--- PROVIDED DATA Enclosed Below ---

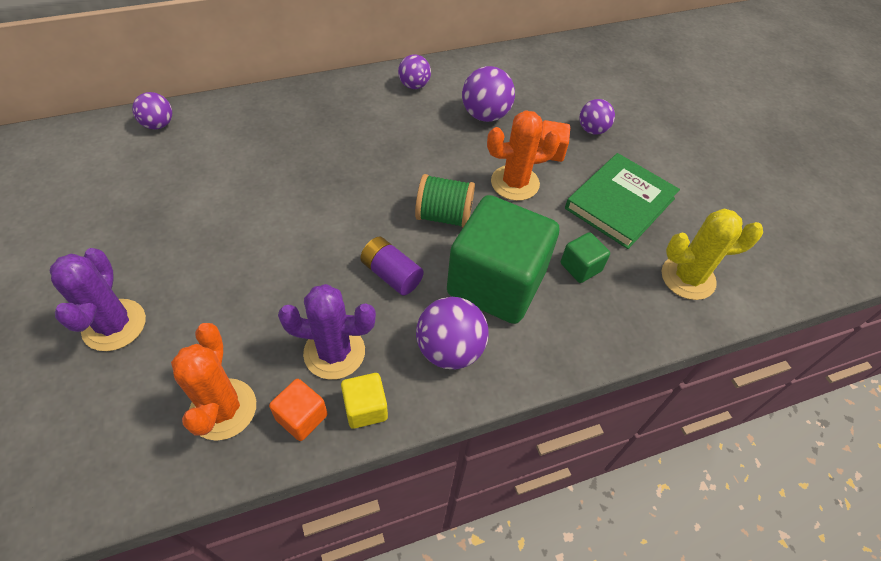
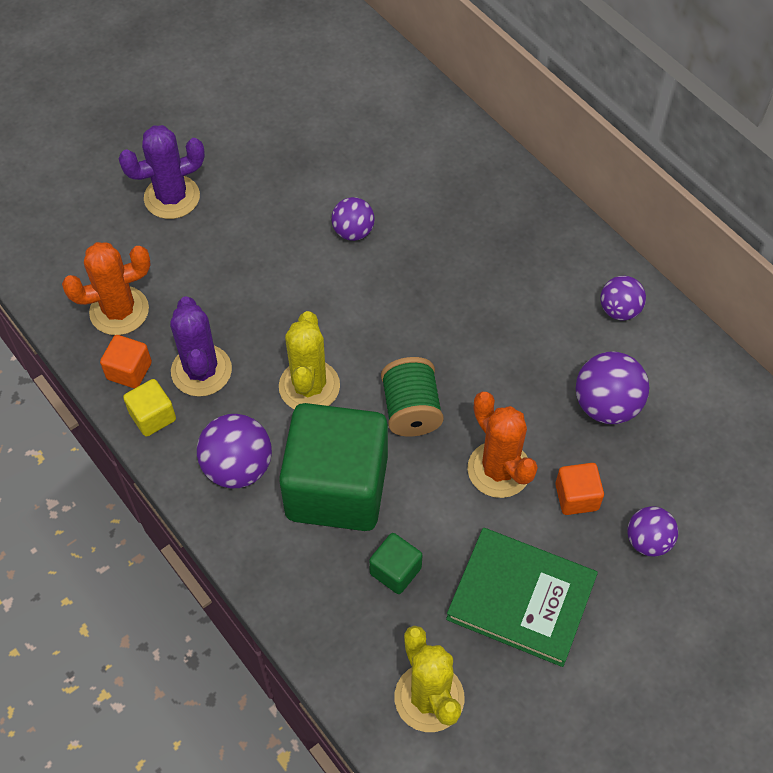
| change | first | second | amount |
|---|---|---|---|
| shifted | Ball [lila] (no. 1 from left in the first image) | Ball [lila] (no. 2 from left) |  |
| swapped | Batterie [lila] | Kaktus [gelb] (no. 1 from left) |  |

--- End of Enclosed PROVIDED DATA ---

## AIM OF THE TASK
Output the full listing verbatim; pictures stay out.

## EXPECTED ANSWER
| change | first | second | amount |
|---|---|---|---|
| shifted | Ball [lila] (no. 1 from left in the first image) | Ball [lila] (no. 2 from left) |  |
| swapped | Batterie [lila] | Kaktus [gelb] (no. 1 from left) |  |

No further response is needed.